▶ TASK DIRECTIONS: Write out again the stretch of material from its start through the line containing "I want to click", including both ends. Leave the pictures out of your answer.

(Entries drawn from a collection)
=======

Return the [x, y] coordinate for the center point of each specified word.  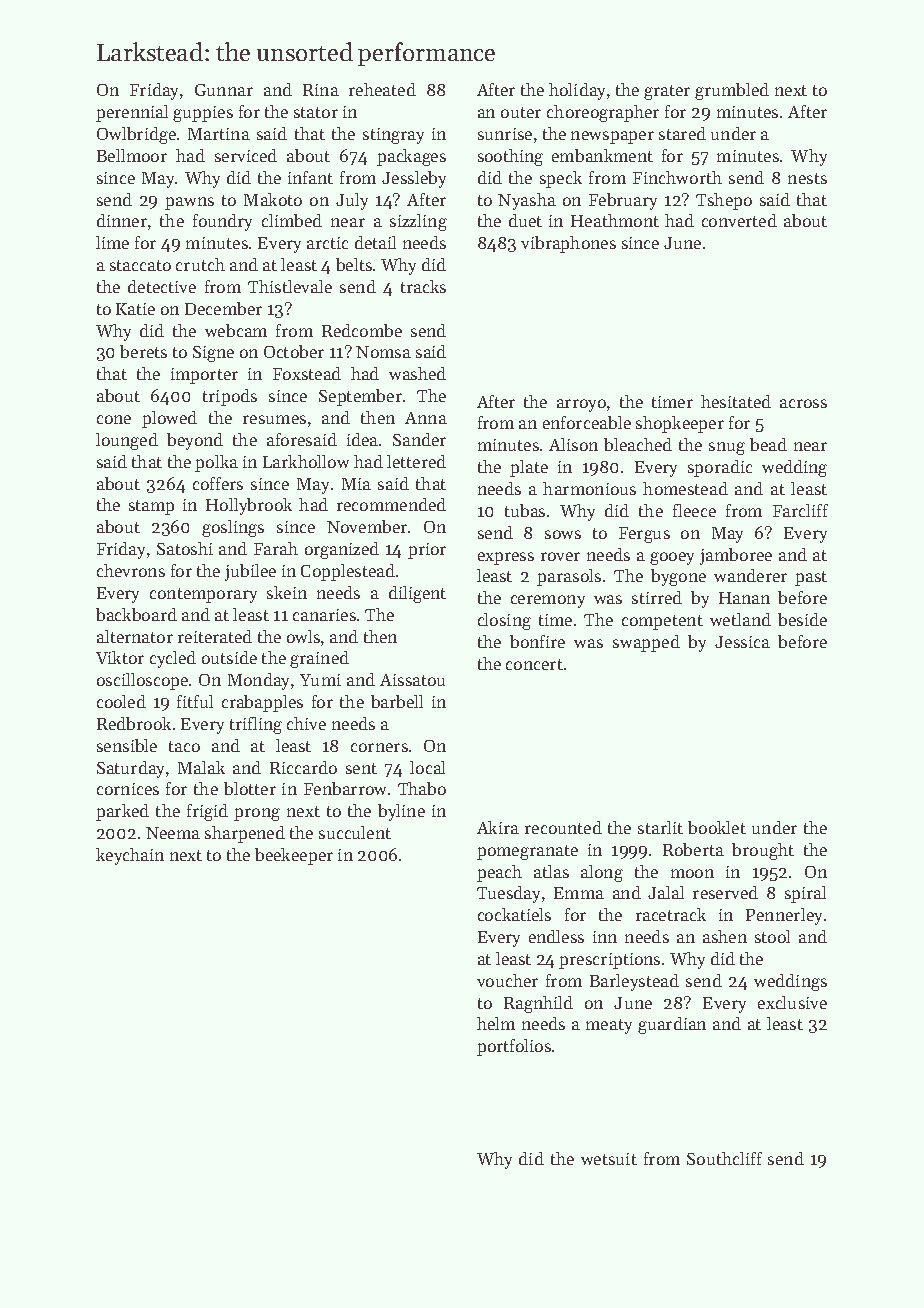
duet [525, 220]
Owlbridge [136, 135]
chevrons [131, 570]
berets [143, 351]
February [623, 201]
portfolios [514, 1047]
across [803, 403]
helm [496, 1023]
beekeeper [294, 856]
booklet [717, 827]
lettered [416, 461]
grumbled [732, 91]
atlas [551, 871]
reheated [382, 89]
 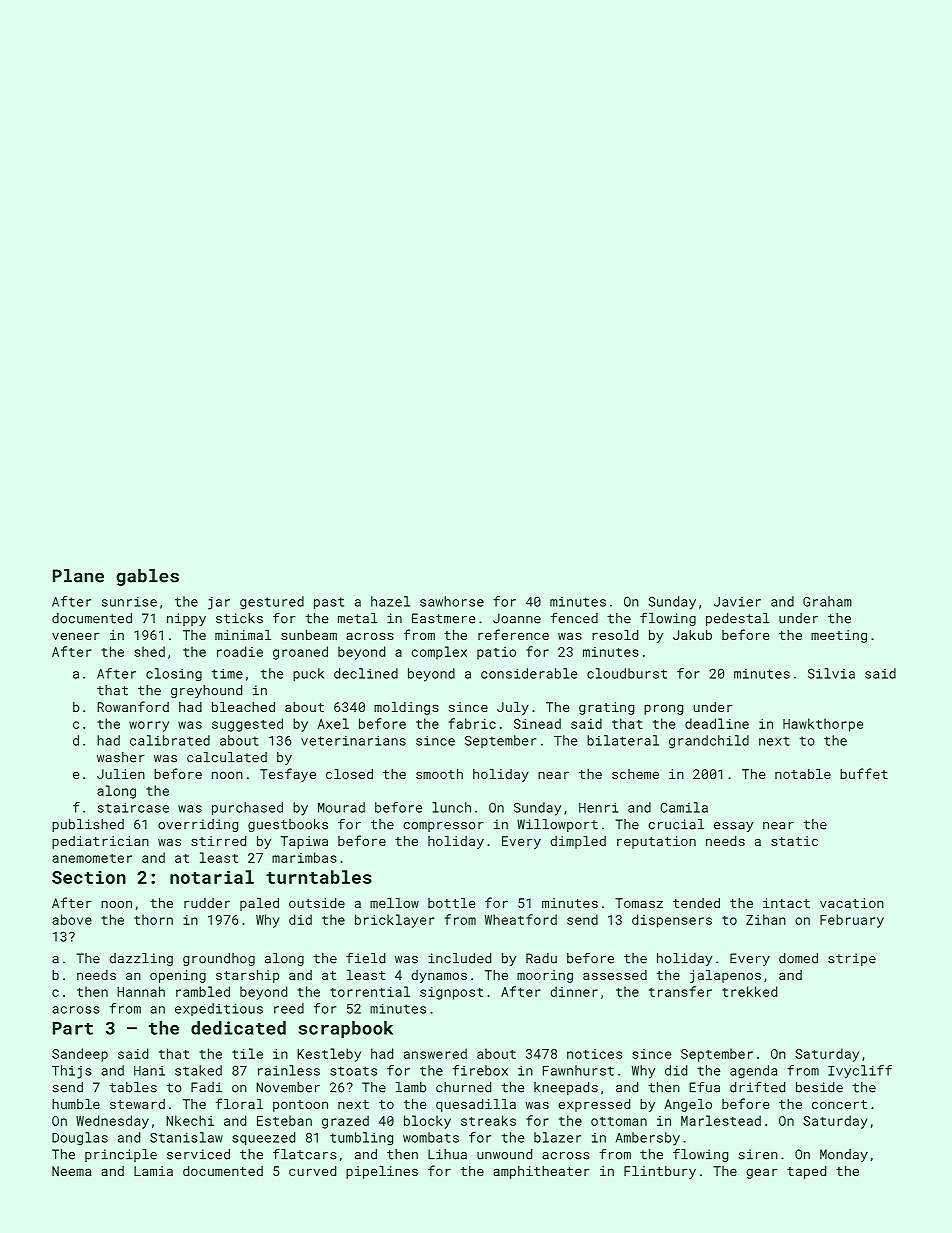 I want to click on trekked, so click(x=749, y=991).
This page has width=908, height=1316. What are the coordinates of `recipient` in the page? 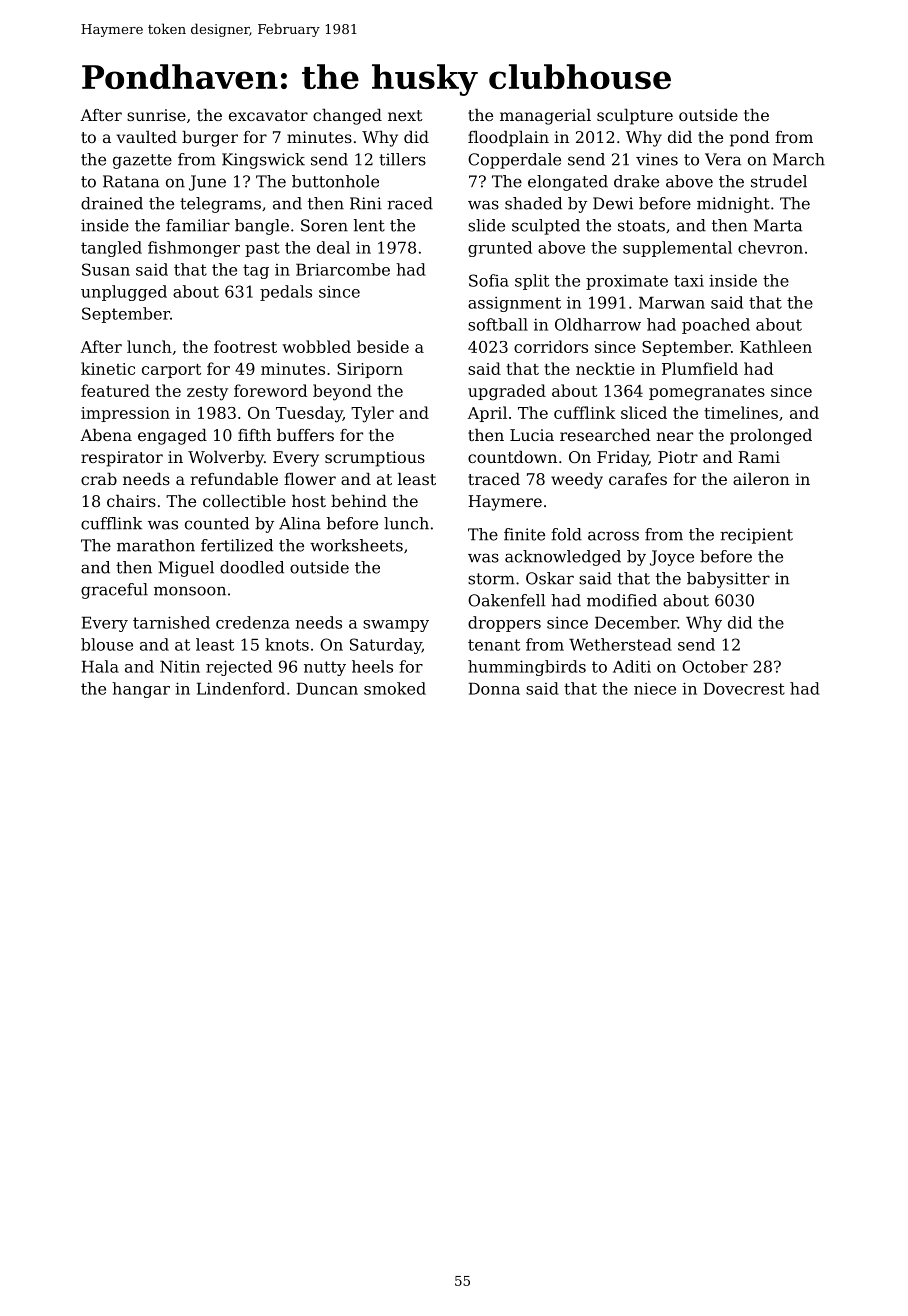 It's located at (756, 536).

=======

▶ TASK ANSWER:
Return the [x, y] coordinate for the center point of each specified word.  
duet [525, 220]
Owlbridge [136, 135]
chevrons [131, 570]
berets [143, 351]
February [623, 201]
portfolios [514, 1047]
across [803, 403]
helm [496, 1023]
beekeeper [294, 856]
booklet [717, 827]
lettered [416, 461]
grumbled [732, 91]
atlas [551, 871]
reheated [382, 89]
  I want to click on trekked, so click(x=749, y=991).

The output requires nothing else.